* _Your instructions_
Pick out every line in the entries below that contains the word "star", and copy each one.
== == ==
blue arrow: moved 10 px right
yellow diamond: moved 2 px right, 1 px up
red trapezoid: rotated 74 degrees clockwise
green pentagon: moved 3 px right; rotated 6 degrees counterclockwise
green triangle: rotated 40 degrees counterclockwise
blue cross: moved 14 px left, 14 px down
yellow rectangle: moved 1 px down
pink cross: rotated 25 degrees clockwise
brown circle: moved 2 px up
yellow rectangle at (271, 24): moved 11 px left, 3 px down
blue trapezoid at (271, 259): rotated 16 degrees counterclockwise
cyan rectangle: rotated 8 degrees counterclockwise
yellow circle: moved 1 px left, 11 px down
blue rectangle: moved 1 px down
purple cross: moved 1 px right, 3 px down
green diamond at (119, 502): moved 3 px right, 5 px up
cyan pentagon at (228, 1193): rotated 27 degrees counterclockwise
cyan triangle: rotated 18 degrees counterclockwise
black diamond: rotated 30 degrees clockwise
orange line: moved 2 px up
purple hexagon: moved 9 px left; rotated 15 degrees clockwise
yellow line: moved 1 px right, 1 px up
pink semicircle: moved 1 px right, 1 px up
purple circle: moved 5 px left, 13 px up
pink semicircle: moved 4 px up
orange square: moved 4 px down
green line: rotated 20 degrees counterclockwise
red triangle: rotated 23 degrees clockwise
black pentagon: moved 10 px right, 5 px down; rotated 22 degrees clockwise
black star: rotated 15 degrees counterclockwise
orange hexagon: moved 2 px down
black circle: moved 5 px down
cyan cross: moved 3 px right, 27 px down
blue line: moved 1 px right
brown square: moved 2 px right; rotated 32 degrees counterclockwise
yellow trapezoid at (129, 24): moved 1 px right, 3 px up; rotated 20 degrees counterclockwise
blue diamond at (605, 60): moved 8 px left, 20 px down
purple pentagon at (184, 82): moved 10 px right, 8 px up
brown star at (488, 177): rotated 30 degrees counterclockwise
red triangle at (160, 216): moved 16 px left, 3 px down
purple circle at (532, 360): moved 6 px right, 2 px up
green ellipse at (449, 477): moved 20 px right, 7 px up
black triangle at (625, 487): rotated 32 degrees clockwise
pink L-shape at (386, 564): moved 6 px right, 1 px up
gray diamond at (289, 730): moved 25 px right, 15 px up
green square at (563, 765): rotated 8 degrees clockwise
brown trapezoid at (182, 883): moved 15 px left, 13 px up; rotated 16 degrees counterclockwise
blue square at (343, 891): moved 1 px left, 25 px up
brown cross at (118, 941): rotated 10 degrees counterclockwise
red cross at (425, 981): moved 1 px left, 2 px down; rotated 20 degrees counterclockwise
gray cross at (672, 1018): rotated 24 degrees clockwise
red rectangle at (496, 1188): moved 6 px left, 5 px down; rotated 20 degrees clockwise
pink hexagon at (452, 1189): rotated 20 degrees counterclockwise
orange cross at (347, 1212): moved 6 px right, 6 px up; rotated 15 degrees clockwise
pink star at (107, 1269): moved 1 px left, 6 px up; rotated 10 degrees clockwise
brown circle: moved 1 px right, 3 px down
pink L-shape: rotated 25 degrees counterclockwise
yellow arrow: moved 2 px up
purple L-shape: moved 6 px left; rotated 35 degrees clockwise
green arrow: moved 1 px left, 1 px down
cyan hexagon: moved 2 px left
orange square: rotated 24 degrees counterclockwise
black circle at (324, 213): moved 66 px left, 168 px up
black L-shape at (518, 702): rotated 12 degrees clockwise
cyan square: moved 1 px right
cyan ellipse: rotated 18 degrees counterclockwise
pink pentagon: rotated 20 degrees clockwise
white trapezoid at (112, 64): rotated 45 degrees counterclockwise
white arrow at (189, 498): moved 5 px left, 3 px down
== == ==
* _Worked solution_
black star: rotated 15 degrees counterclockwise
brown star at (488, 177): rotated 30 degrees counterclockwise
pink star at (107, 1269): moved 1 px left, 6 px up; rotated 10 degrees clockwise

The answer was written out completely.